DATASET: Begin
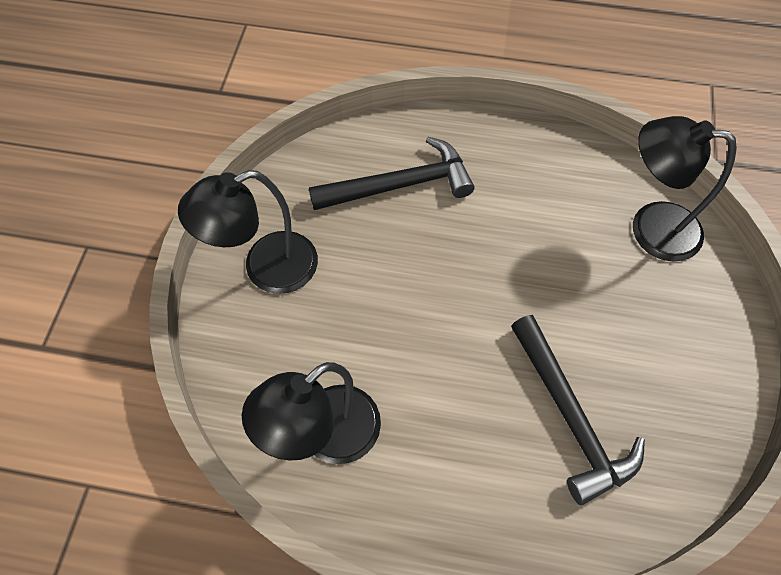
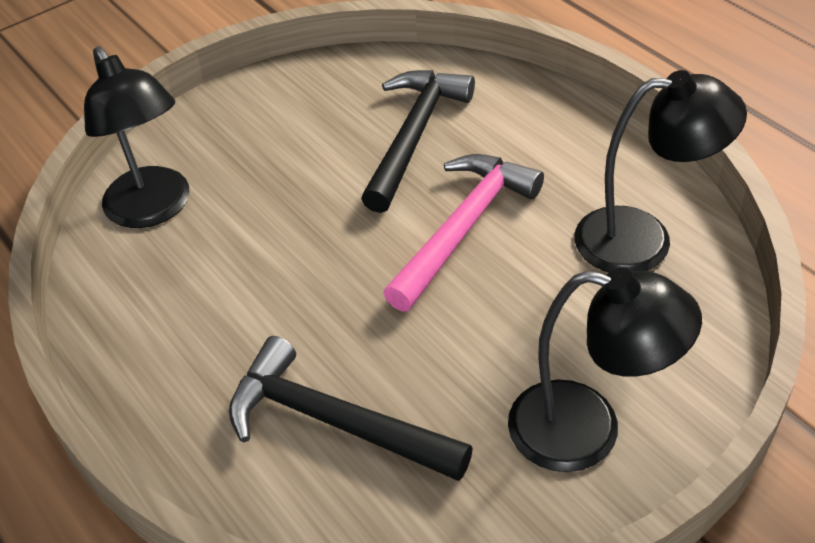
camera: 135 degrees left, 15 degrees down
none -> pink hammer [383,154,544,312]

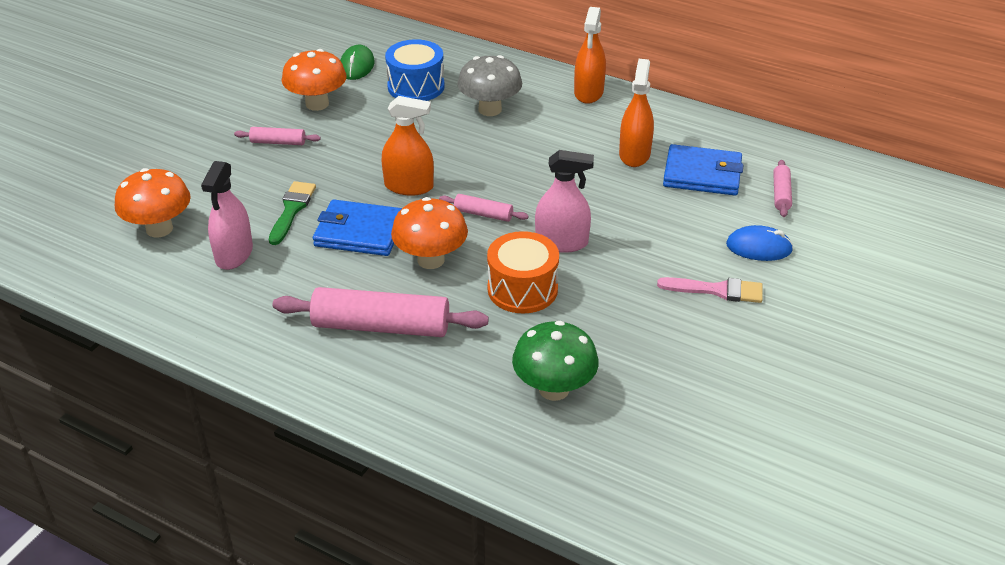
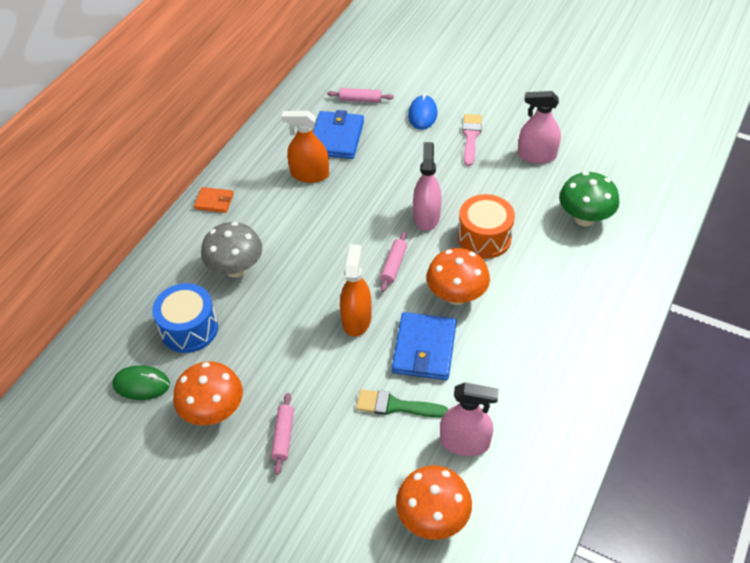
camera: 90 degrees left, 10 degrees up
pink rolling pin [273,287,489,337] -> none
orange spray bottle [574,7,606,104] -> orange wallet [194,187,234,213]
none -> pink spray bottle [518,91,561,164]

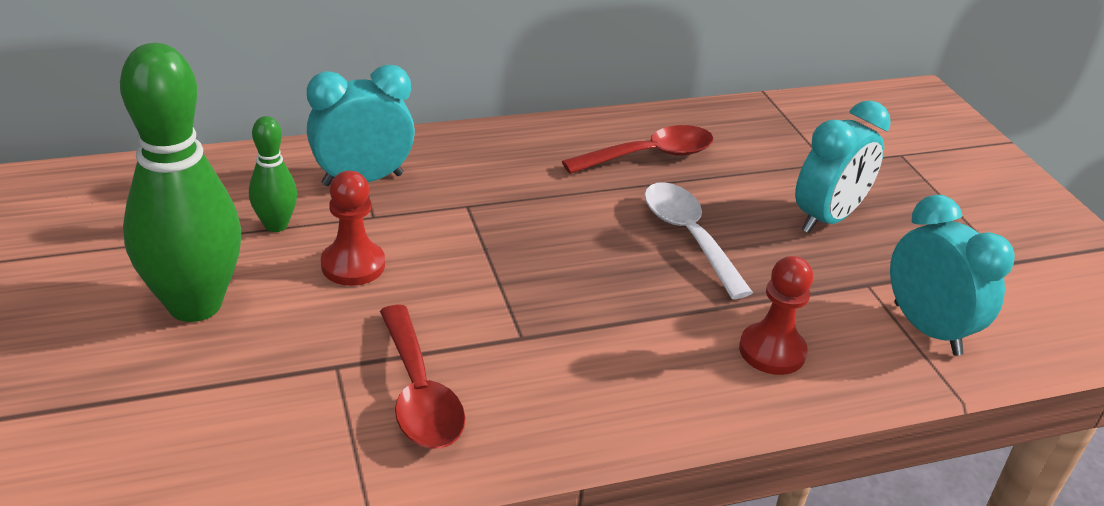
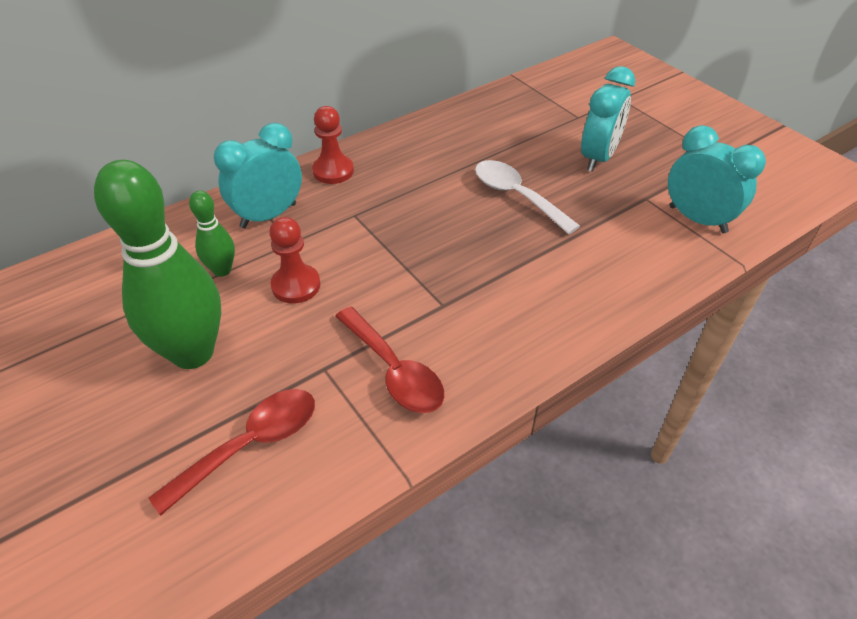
camera: 15 degrees left, 10 degrees up
red spoon [562,125,713,174] -> red spoon moved to [149,389,315,516]
red pawn [739,256,813,375] -> red pawn moved to [312,106,354,184]

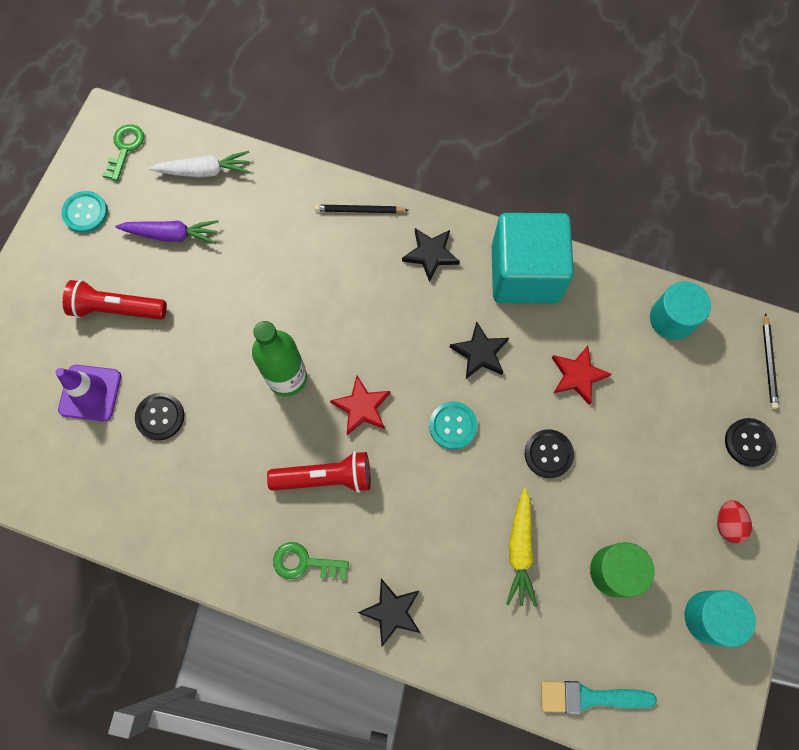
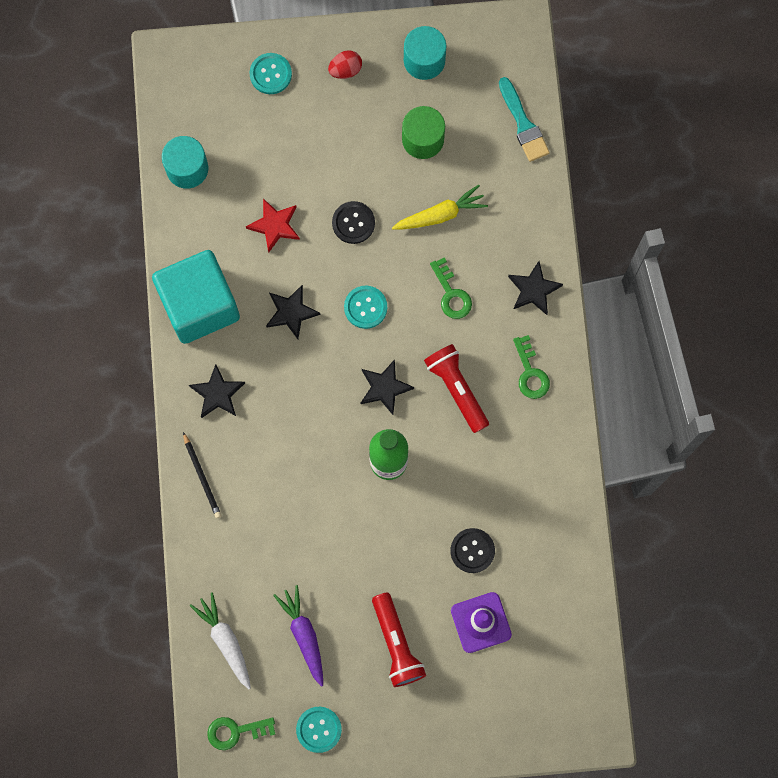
camera: 115 degrees left, 5 degrees up
red star [330,376,390,435] -> black star [361,360,414,415]
black button [725,418,776,467] -> turquoise button [249,53,292,94]
black pencil [763,313,779,409] -> none
none -> green key [430,257,472,319]

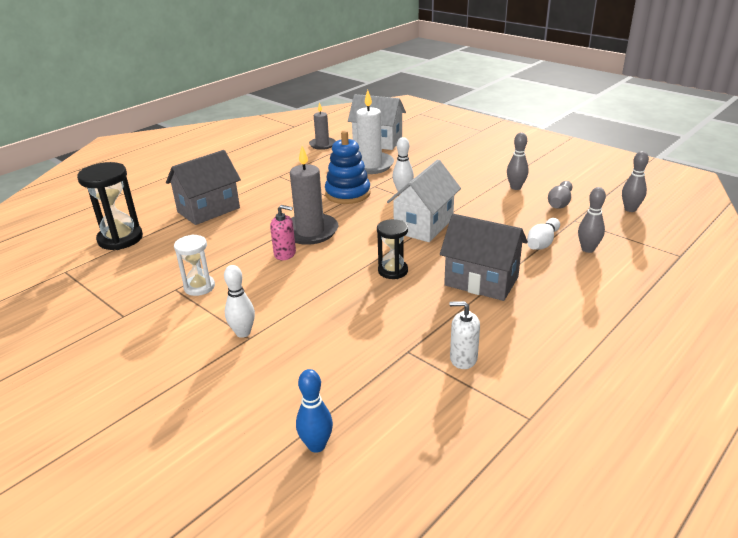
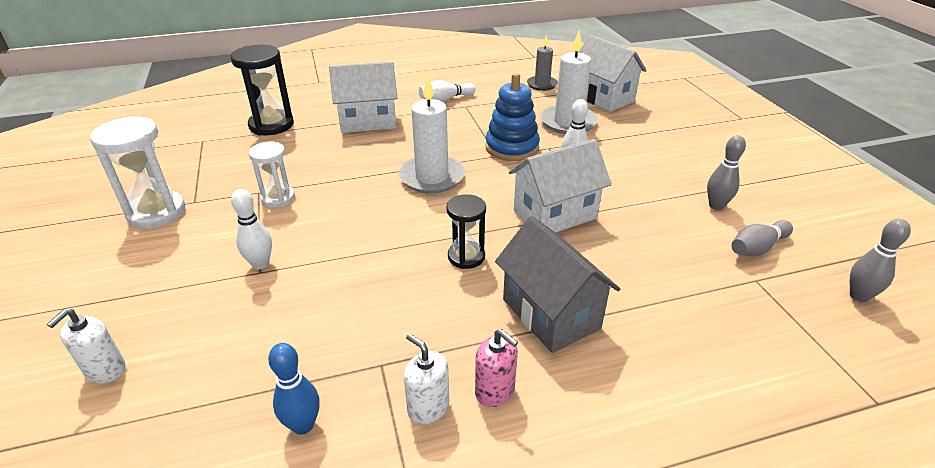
camera: 30 degrees right, 5 degrees up
grey house [166,150,241,225] -> white house [329,62,398,133]
pink soap dispenser [270,205,296,260] -> pink soap dispenser moved to [475,329,518,407]
grey candle [290,146,338,245] -> white candle [399,77,465,194]
blue bowling pin [296,369,333,453] -> blue bowling pin moved to [268,343,320,435]
white bowling pin [527,218,560,250] -> white bowling pin moved to [419,80,476,102]
grey bowling pin [578,187,606,253] -> none
none -> white soap dispenser [47,309,125,383]
none -> white hourglass [90,116,185,229]

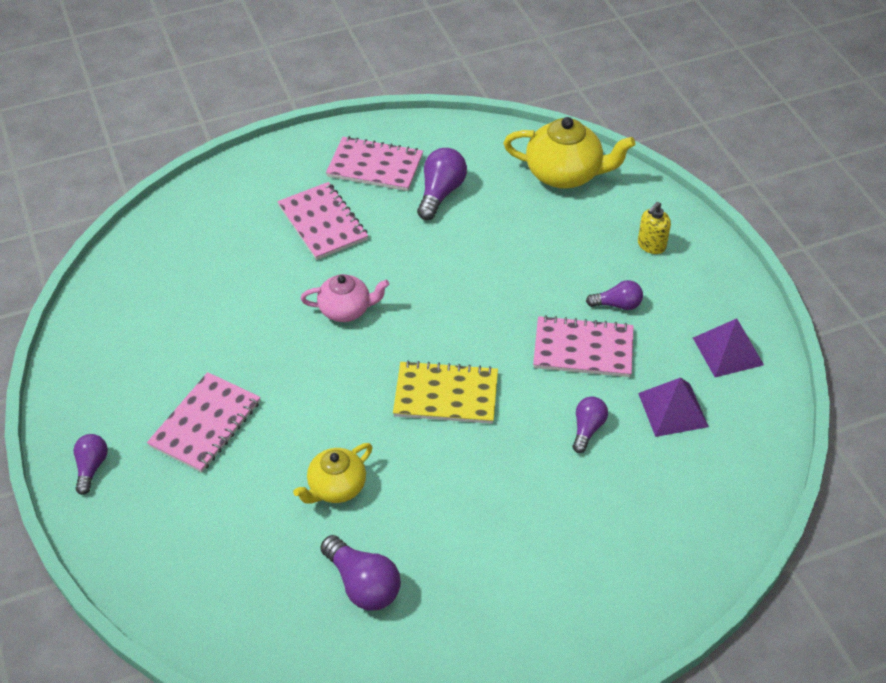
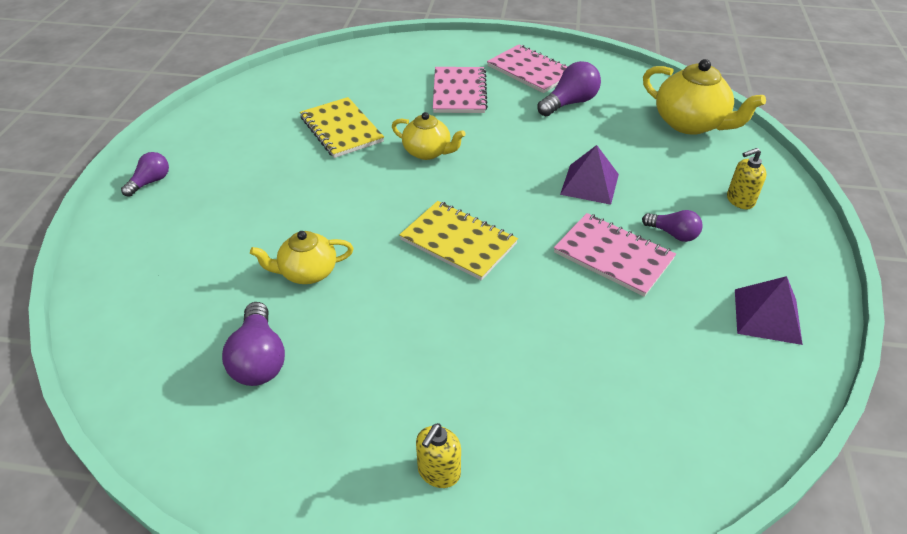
camera: 30 degrees right, 5 degrees down
pink notebook [147,372,261,473] -> none
pink teapot [301,274,389,322] -> yellow teapot [392,112,466,160]
purple light bulb [573,396,608,453] -> none
purple pyramid [638,377,709,437] -> purple pyramid moved to [560,145,619,205]
none -> yellow notebook [300,97,384,158]
none -> yellow soap dispenser [416,423,461,488]

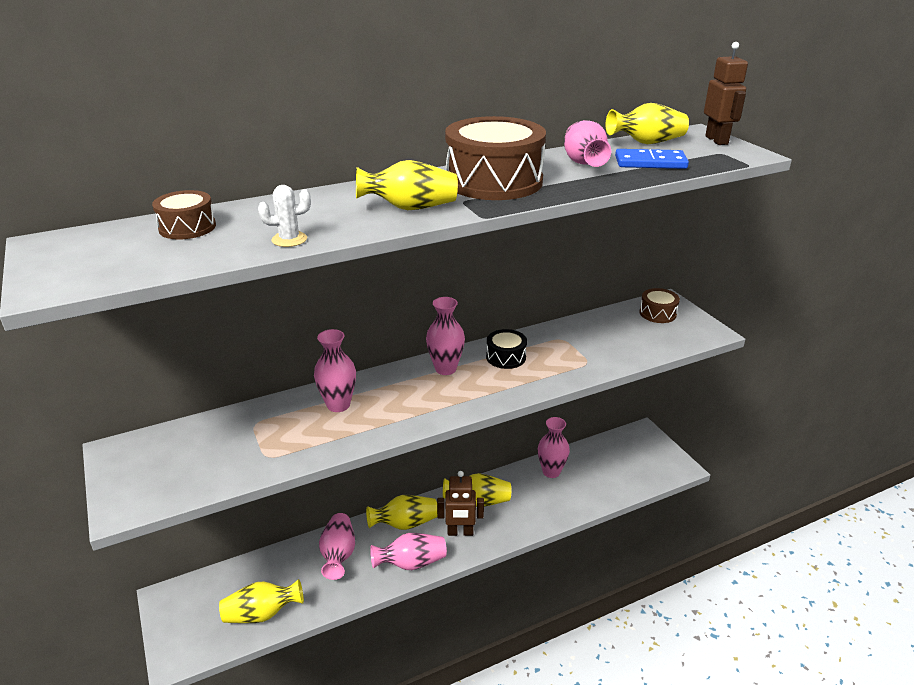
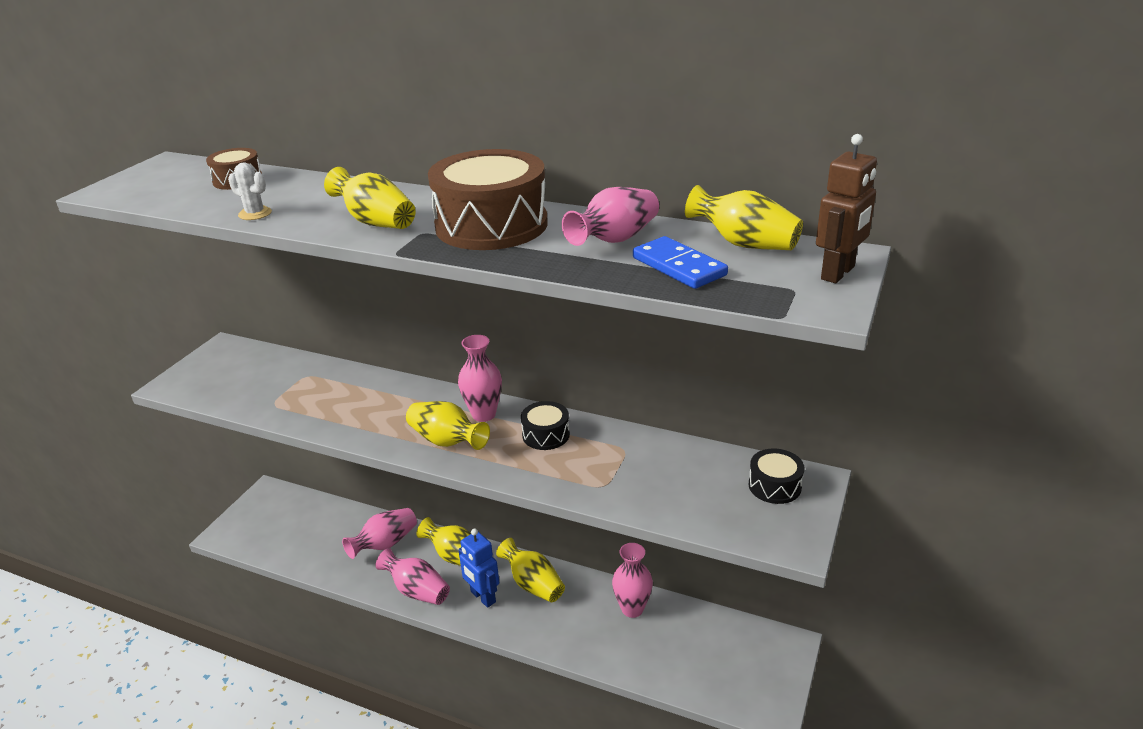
camera: 50 degrees right, 0 degrees up
yellow vase [219,579,304,623] -> yellow vase moved to [406,401,490,450]
pink vase [314,329,356,412] -> none
brown robot [437,471,484,536] -> blue robot [458,528,499,608]
brown drum [639,288,680,323] -> black drum [749,449,804,504]

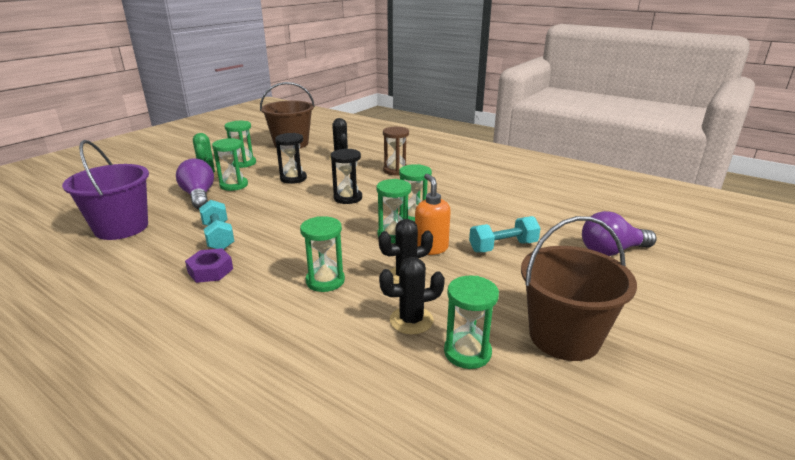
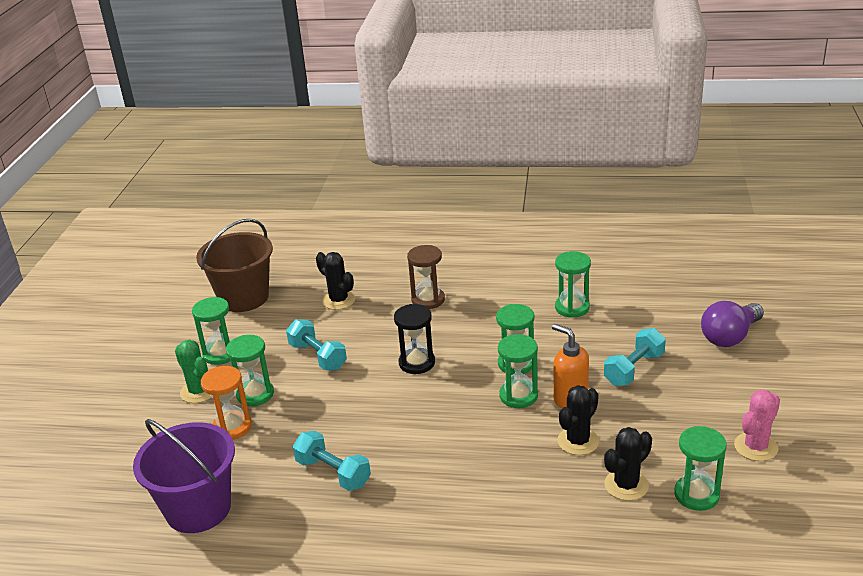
camera: 25 degrees left, 5 degrees up
purple light bulb [176,158,214,209] -> orange hourglass [201,366,252,440]
purple nut [185,248,233,283] -> none
black hourglass [275,133,307,184] -> turquoise dumbbell [286,319,347,370]
green hourglass [300,216,345,292] -> green hourglass moved to [555,251,591,318]
brown bucket [521,216,637,361] -> pink cactus [734,390,780,461]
DATASET: End
> TASK REQUIREMENTS
Above are the records; repeat their lines from the first through the line containing "red star [330,376,390,435]", and leave out each picture.

> EXERCISE ANSWER
camera: 135 degrees left, 15 degrees down
none -> pink hammer [383,154,544,312]

camera: 90 degrees left, 10 degrees up
pink rolling pin [273,287,489,337] -> none
orange spray bottle [574,7,606,104] -> orange wallet [194,187,234,213]
none -> pink spray bottle [518,91,561,164]

camera: 15 degrees left, 10 degrees up
red spoon [562,125,713,174] -> red spoon moved to [149,389,315,516]
red pawn [739,256,813,375] -> red pawn moved to [312,106,354,184]

camera: 115 degrees left, 5 degrees up
red star [330,376,390,435] -> black star [361,360,414,415]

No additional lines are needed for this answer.